*PROBLEM STATEMENT*. Check every line of the entries below for the word "cube", and copy the ones that have it.

*SUPPLIED RECORDS*.
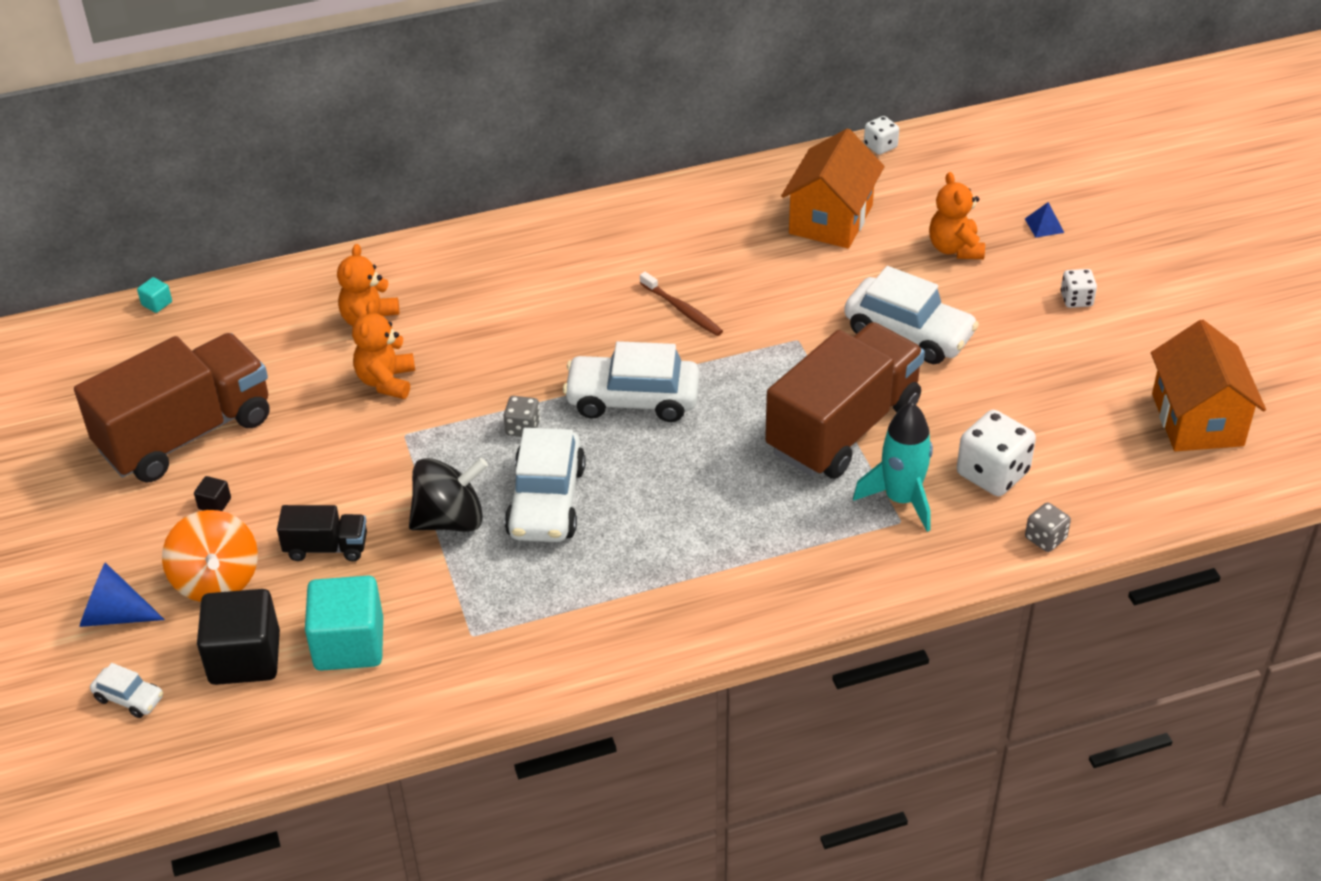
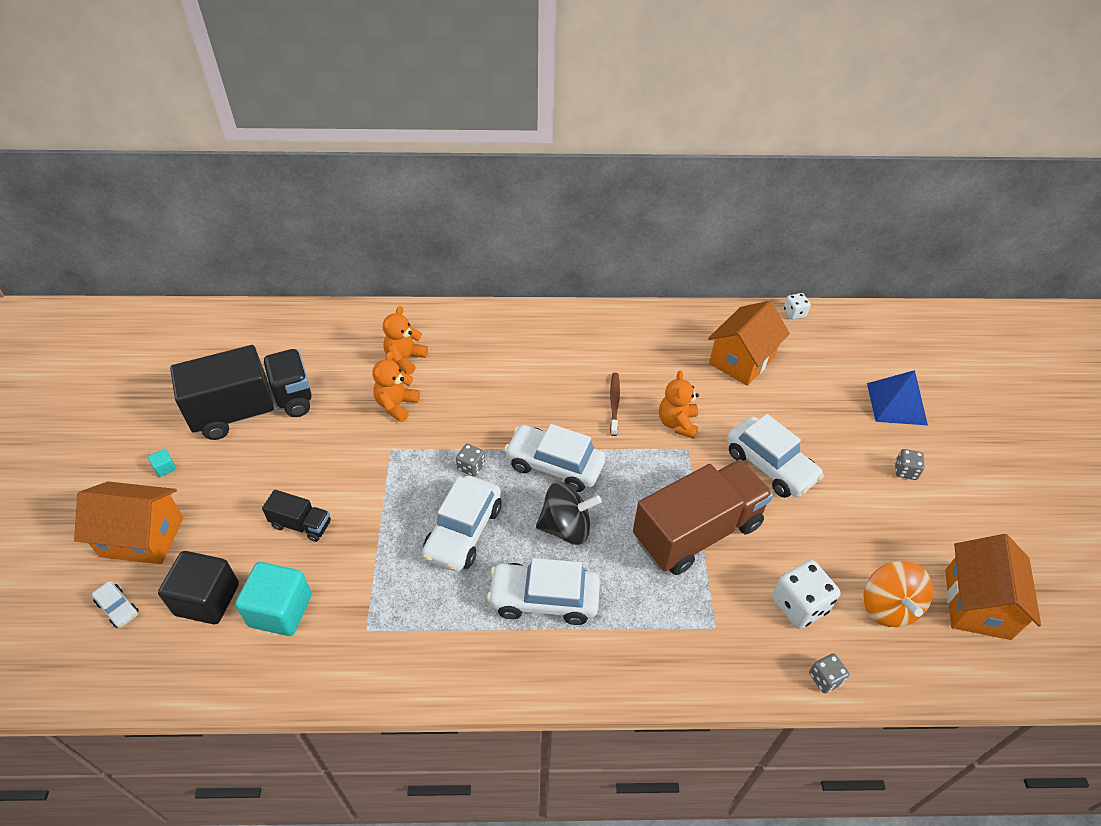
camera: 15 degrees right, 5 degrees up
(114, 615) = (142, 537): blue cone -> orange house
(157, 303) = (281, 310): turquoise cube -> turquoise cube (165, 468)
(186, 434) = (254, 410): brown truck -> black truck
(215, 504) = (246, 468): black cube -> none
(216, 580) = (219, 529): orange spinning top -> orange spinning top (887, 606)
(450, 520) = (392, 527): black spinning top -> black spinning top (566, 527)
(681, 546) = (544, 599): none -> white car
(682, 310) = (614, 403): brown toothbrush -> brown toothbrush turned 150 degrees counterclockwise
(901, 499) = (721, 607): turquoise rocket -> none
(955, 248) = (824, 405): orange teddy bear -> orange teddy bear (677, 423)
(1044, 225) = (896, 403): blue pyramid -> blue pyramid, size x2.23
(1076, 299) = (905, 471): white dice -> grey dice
* * *
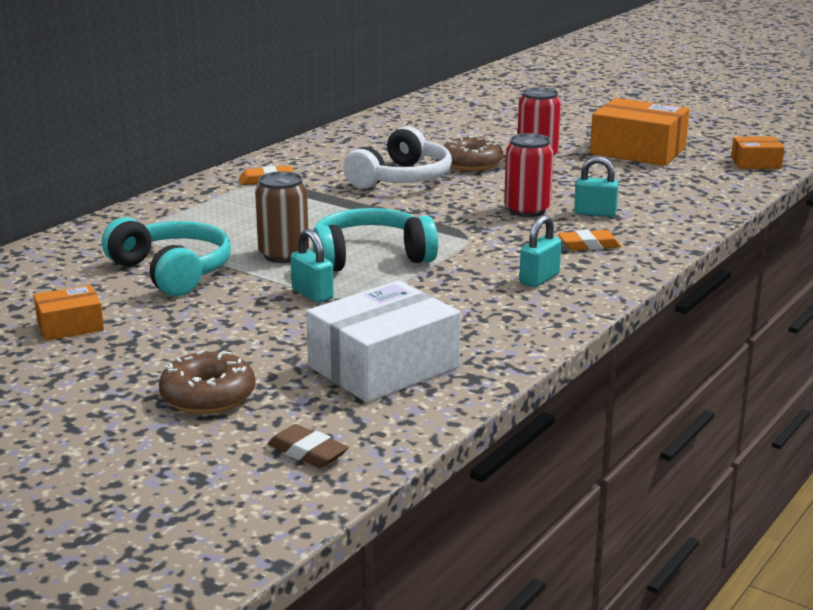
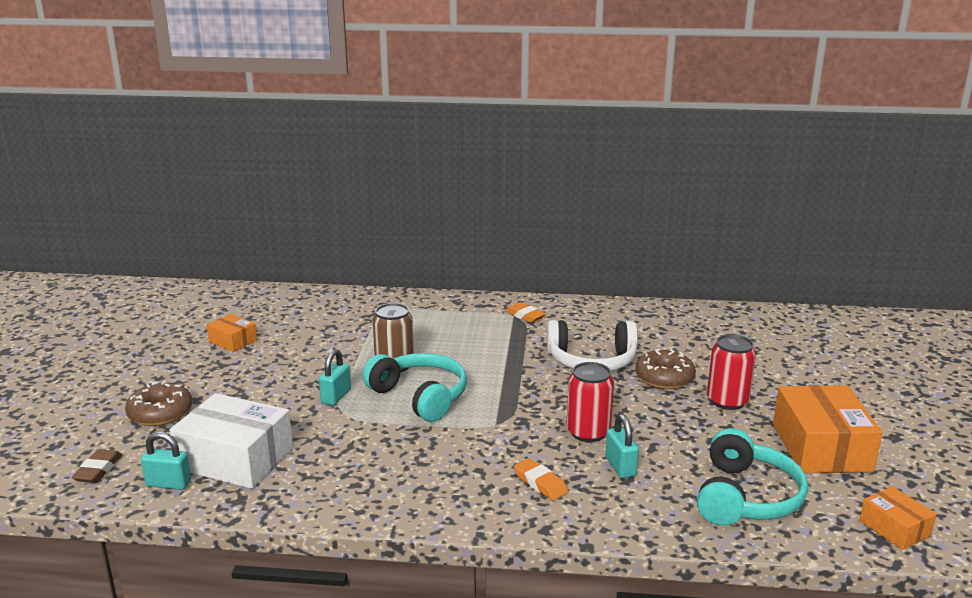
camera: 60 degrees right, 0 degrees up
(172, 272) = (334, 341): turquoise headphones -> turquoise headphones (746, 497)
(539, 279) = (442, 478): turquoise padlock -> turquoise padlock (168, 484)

*OUTPUT FOR THIS EXERCISE*.
(157, 303) = (281, 310): turquoise cube -> turquoise cube (165, 468)
(215, 504) = (246, 468): black cube -> none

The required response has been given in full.